## INPUT DATA
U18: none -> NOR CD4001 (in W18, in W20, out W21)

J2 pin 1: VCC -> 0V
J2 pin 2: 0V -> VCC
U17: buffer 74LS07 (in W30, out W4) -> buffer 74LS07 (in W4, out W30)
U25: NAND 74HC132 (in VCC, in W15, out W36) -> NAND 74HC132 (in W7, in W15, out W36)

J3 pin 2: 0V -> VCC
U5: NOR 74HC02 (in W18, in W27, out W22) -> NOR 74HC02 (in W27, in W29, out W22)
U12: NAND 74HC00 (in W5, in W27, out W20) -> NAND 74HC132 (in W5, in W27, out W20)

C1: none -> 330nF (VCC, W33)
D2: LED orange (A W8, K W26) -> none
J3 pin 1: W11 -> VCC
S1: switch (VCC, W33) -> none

## WHAT THIS TASK INVOLVES
For this exercise, return every line from the data that holds the string "NAND".

## THE ANSWER
U25: NAND 74HC132 (in VCC, in W15, out W36) -> NAND 74HC132 (in W7, in W15, out W36)
U12: NAND 74HC00 (in W5, in W27, out W20) -> NAND 74HC132 (in W5, in W27, out W20)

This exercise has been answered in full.